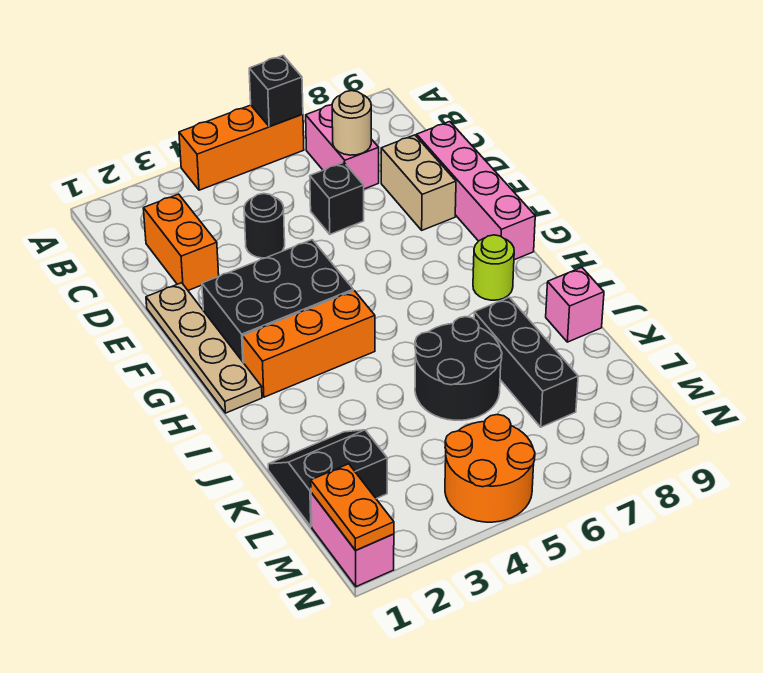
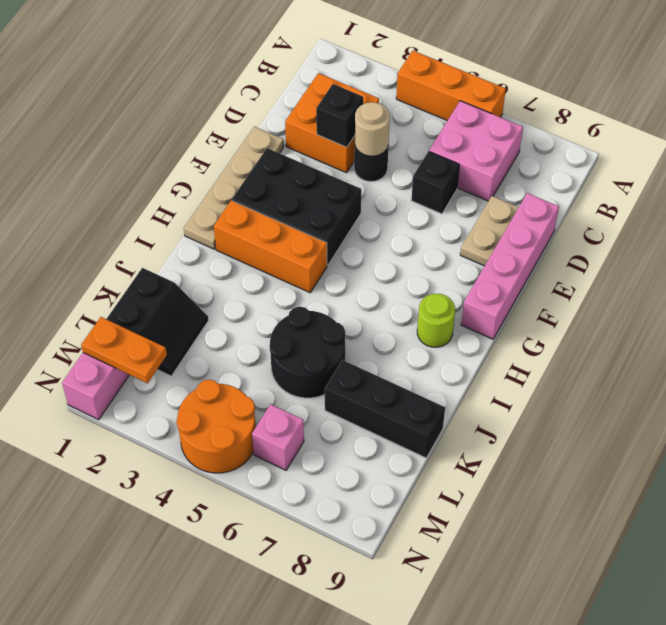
black 1x1 brick [249,56,303,127] -> black 1x1 brick moved to [316,84,363,147]
pink 1x2 brick [305,105,379,189] -> pink 2x2 brick [429,101,523,201]
orange 1x2 brick [143,194,219,290] -> orange 2x2 brick [285,73,379,173]
tan 1x1 round brick [332,91,371,155] -> tan 1x1 round brick moved to [355,102,390,156]
tan 1x2 brick [381,135,456,230] -> tan 1x2 plate [460,196,519,266]
black 1x3 brick [474,297,578,427] -> black 1x3 brick turned to [325,360,445,458]
pink 1x1 brick [546,267,604,342] -> pink 1x1 brick moved to [252,404,304,470]
black 2x2 slope [268,430,387,527] -> black 2x2 slope turned to [107,268,209,376]
orange 1x2 plate [311,464,394,550] -> orange 1x2 plate turned to [81,317,167,383]

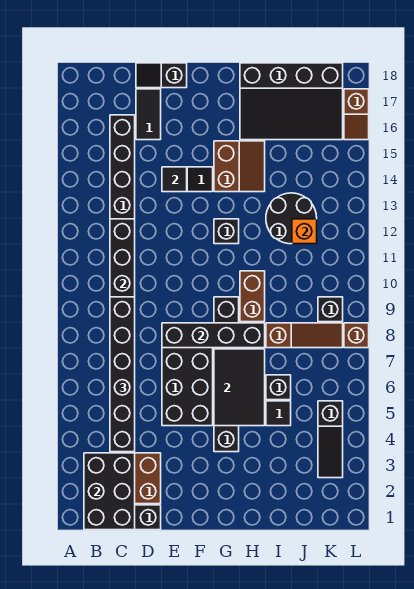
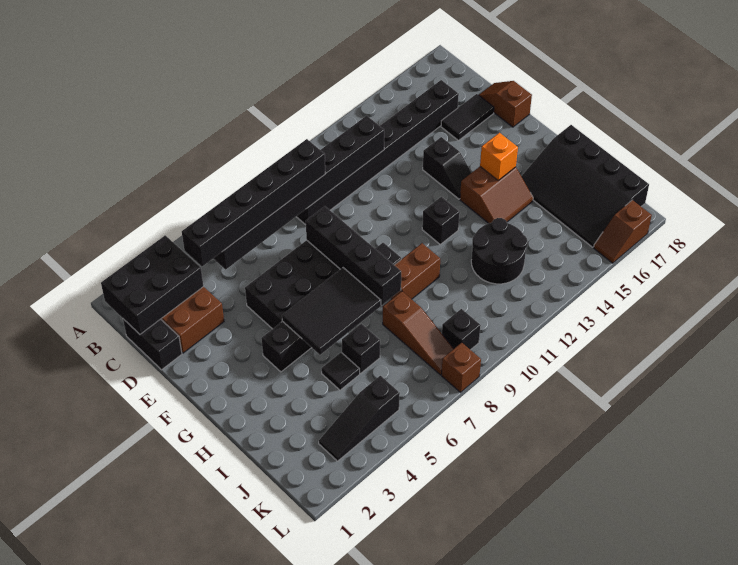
black 1x2 slope [136,63,187,88] -> brown 1x2 slope [479,81,532,127]
black 1x1 tile [162,167,187,192] -> none
orange 1x1 brick [292,219,317,244] -> orange 1x1 brick moved to [480,133,518,180]

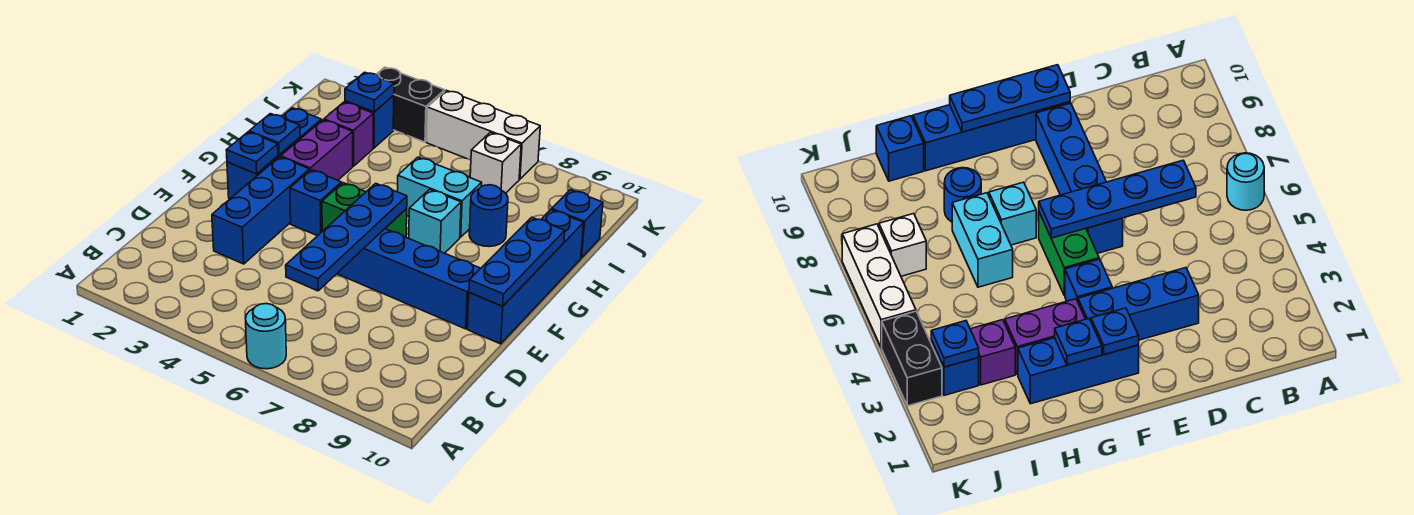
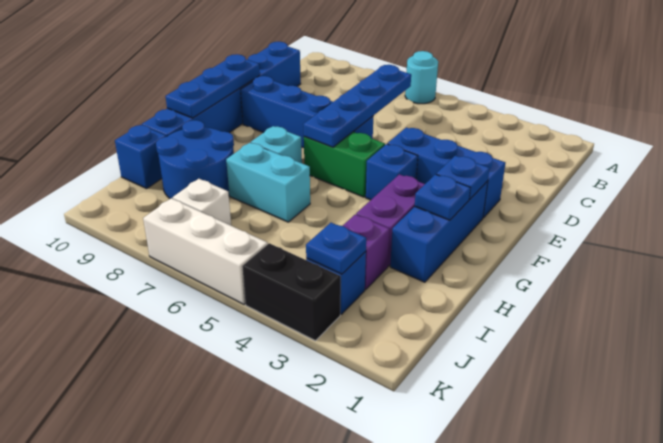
blue 1x3 brick [212,157,310,264] -> blue 1x3 brick turned to [387,128,505,218]
blue 1x4 brick [467,210,584,344] -> blue 1x6 brick [142,42,301,137]
blue 1x1 round brick [469,185,508,247] -> blue 2x2 round brick [156,120,234,199]

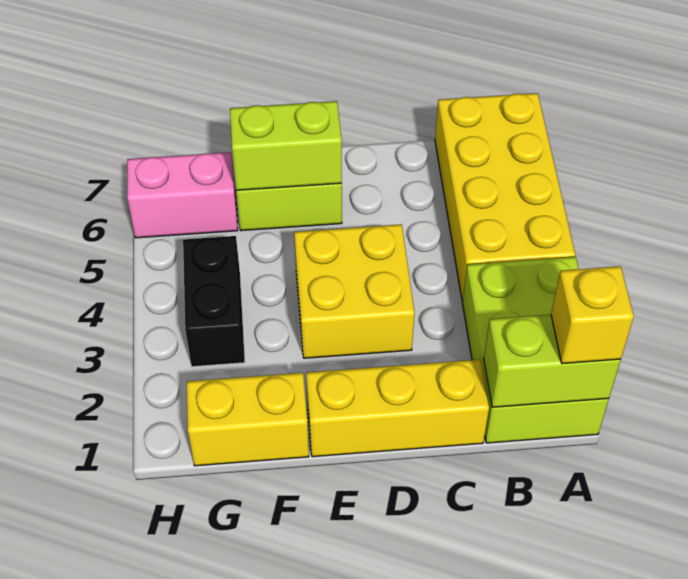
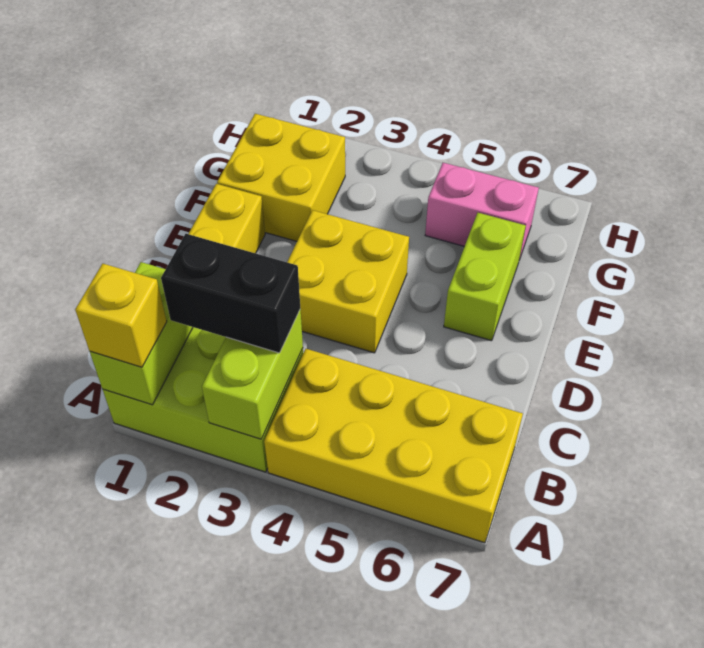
lime 1x2 brick [230,101,342,190] -> lime 1x2 brick moved to [202,309,303,439]
yellow 1x2 brick [187,373,309,466] -> yellow 2x2 brick [217,114,345,241]
black 1x2 brick [183,236,245,367] -> black 1x2 brick moved to [161,234,300,353]
pink 1x2 brick [127,152,238,238] -> pink 1x2 brick turned to [425,163,539,260]

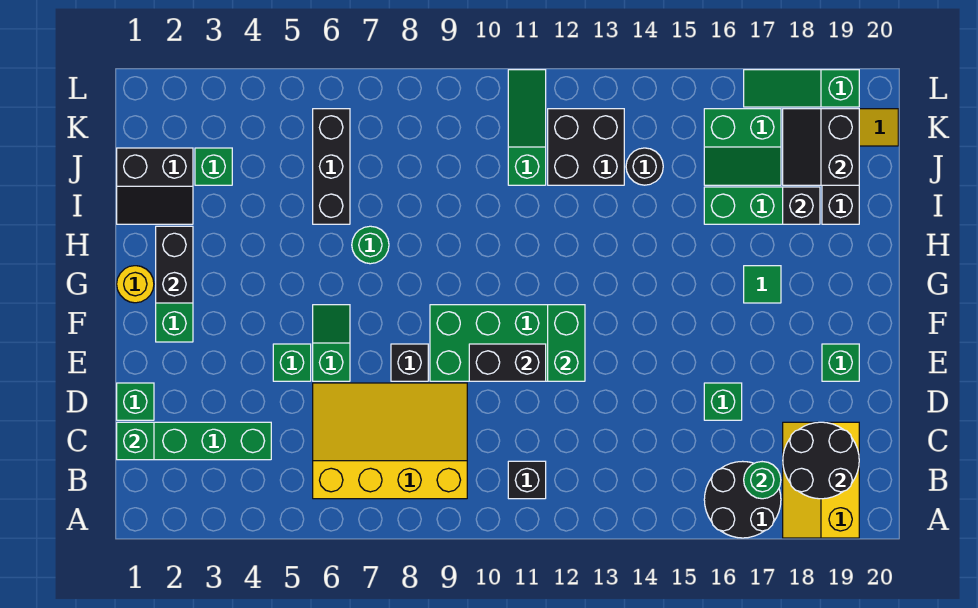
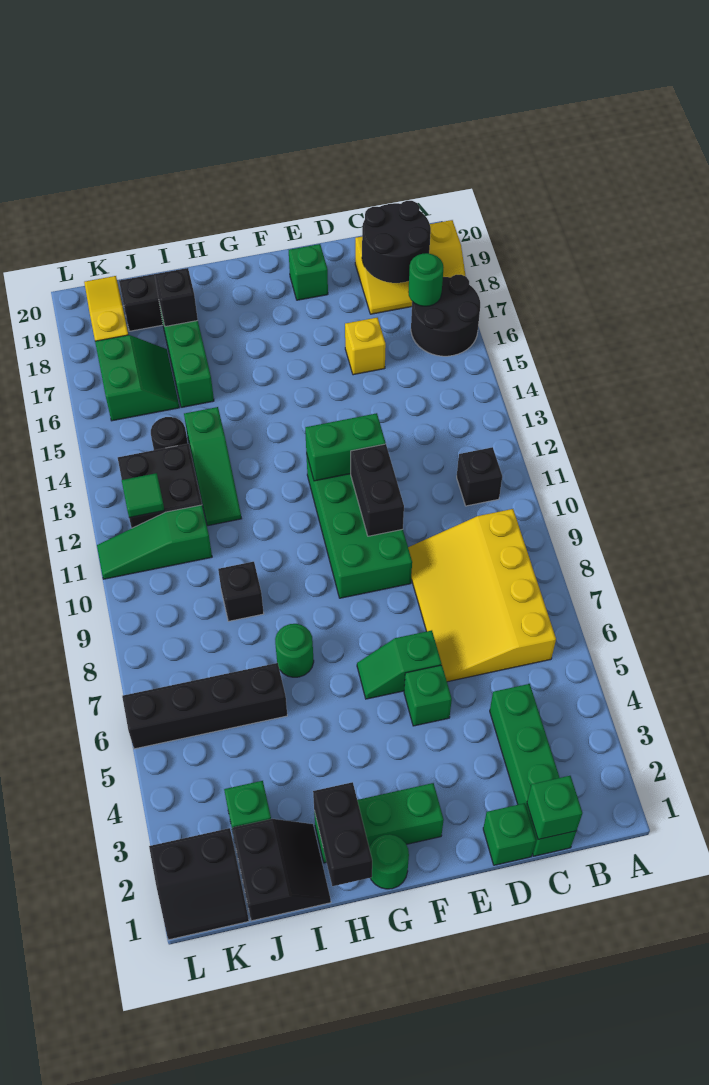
green 1x1 brick [704,383,742,420] -> yellow 1x1 brick [345,318,386,375]
black 1x1 brick [391,344,428,381] -> black 1x1 brick moved to [218,562,264,621]
yellow 1x1 round brick [117,266,154,303] -> green 1x1 round brick [369,834,409,889]
black 1x2 brick [156,226,193,303] -> black 1x2 brick turned to [313,782,372,886]
green 1x1 tile [744,266,781,303] -> green 1x1 tile moved to [122,473,165,518]
black 1x3 brick [313,109,350,224] -> black 1x4 brick [122,663,287,749]
black 2x2 slope [783,109,859,185] -> black 2x2 slope moved to [149,828,249,940]
green 1x3 slope [744,70,859,107] -> green 1x3 slope moved to [184,407,241,526]

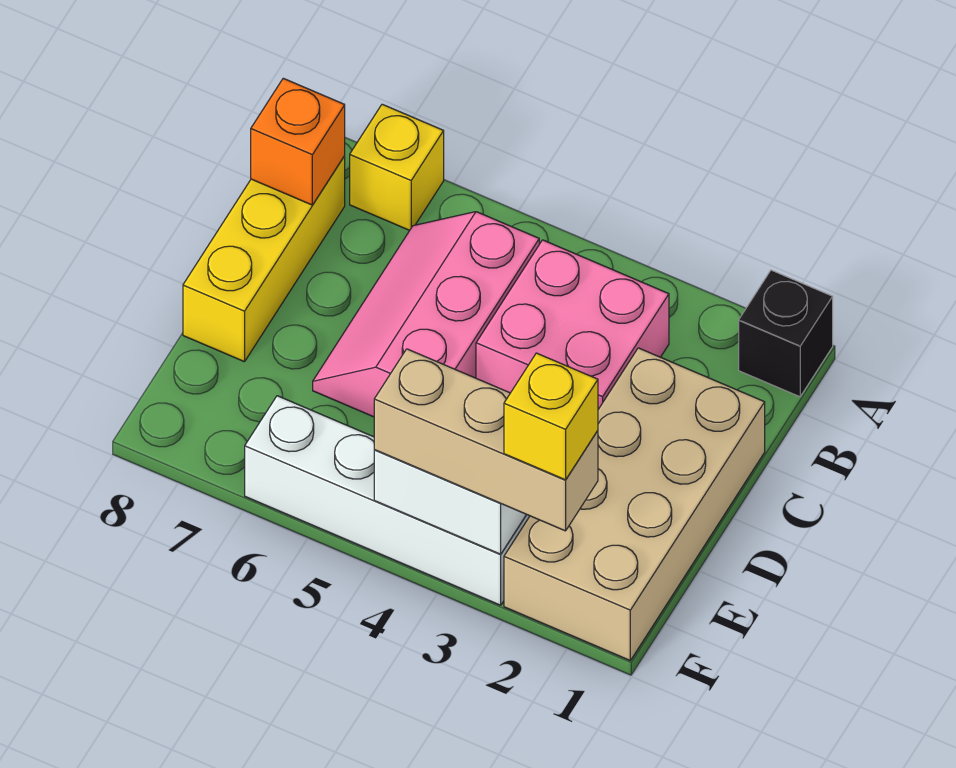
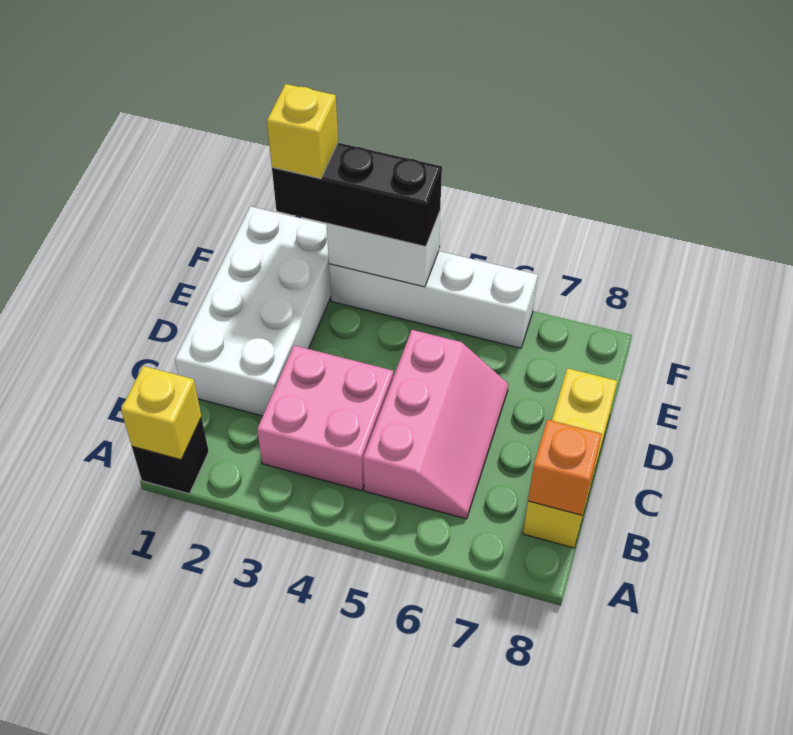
yellow 1x1 brick [350,104,444,230] -> yellow 1x1 brick moved to [121,366,201,460]
tan 2x4 brick [504,348,765,660] -> white 2x4 brick [175,206,331,416]
tan 1x3 brick [374,349,598,531] -> black 1x3 brick [272,143,442,247]

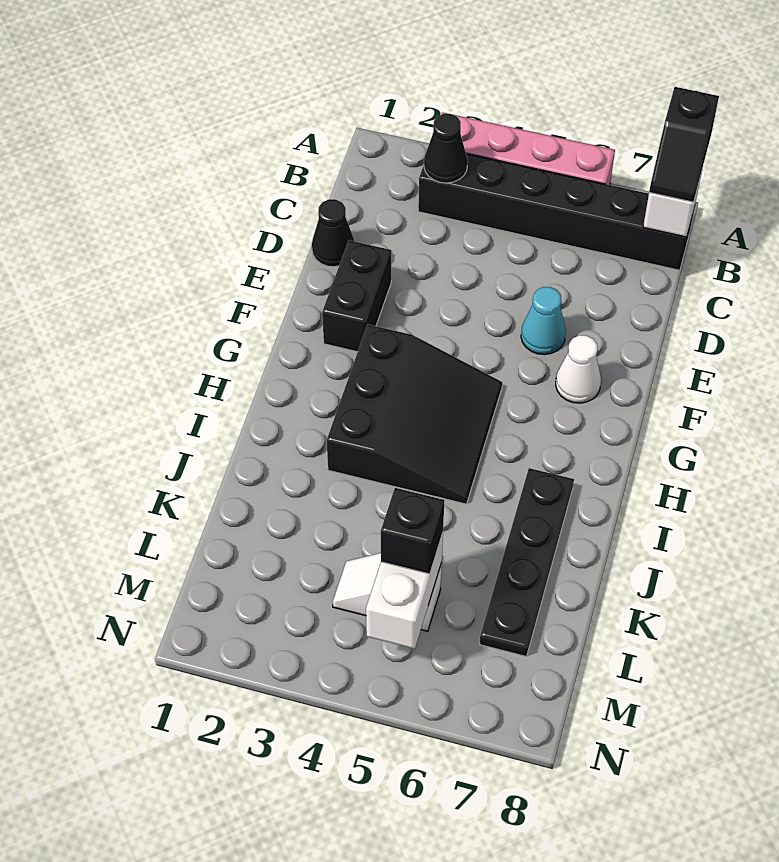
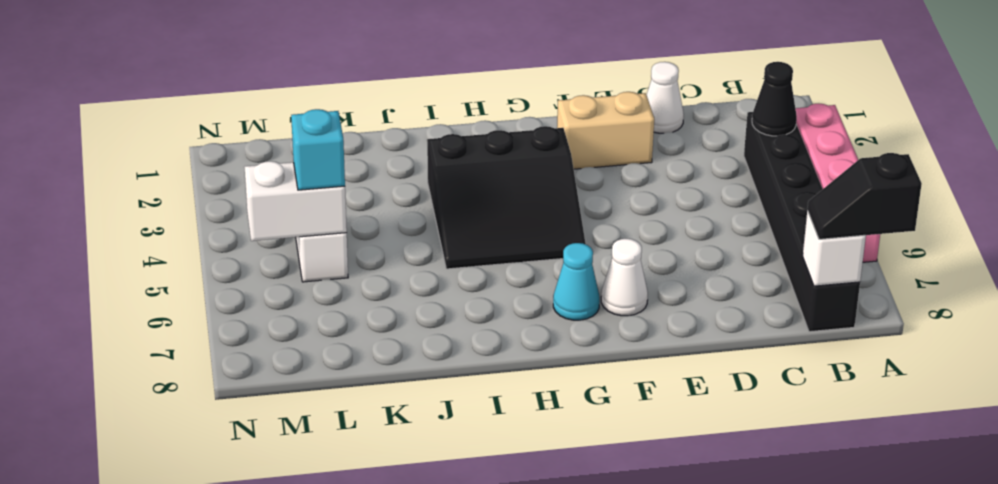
black 1x1 cone [312,199,354,267] -> white 1x1 cone [647,62,684,133]
black 1x2 brick [322,240,391,352] -> tan 1x2 brick [557,92,654,169]
cyan 1x1 cone [521,287,566,355] -> cyan 1x1 cone moved to [553,243,600,320]
black 1x4 plate [480,468,574,656] -> none
black 1x1 brick [381,488,445,574] -> cyan 1x1 brick [291,109,345,190]

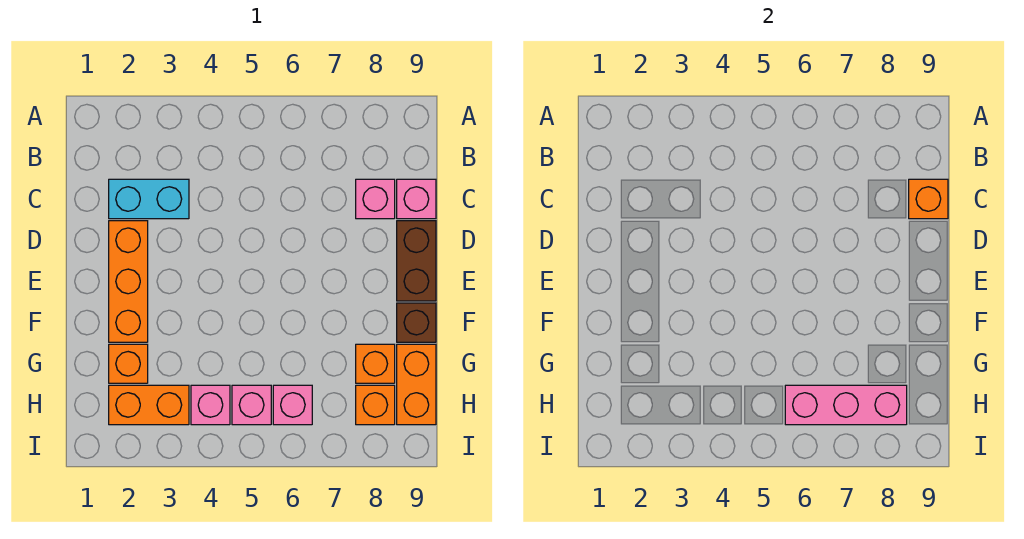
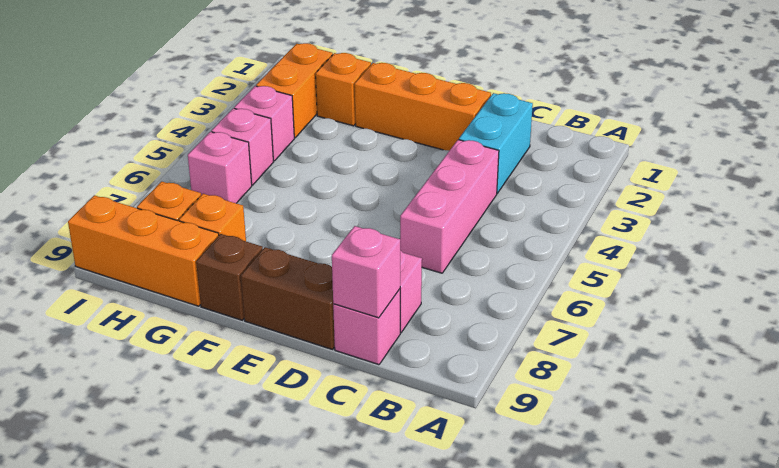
orange 1x1 brick [909,179,948,219] -> pink 1x1 brick [332,226,400,318]
orange 1x2 brick [397,344,436,425] -> orange 1x3 brick [68,195,219,306]
pink 1x3 brick [785,385,907,425] -> pink 1x3 brick moved to [400,140,499,273]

* * * *

• Exercise objective:
Your answer should be each line from the preceding material in which the word "cone" occurs.

• Output for this task:
black 1x1 cone [312,199,354,267] -> white 1x1 cone [647,62,684,133]
cyan 1x1 cone [521,287,566,355] -> cyan 1x1 cone moved to [553,243,600,320]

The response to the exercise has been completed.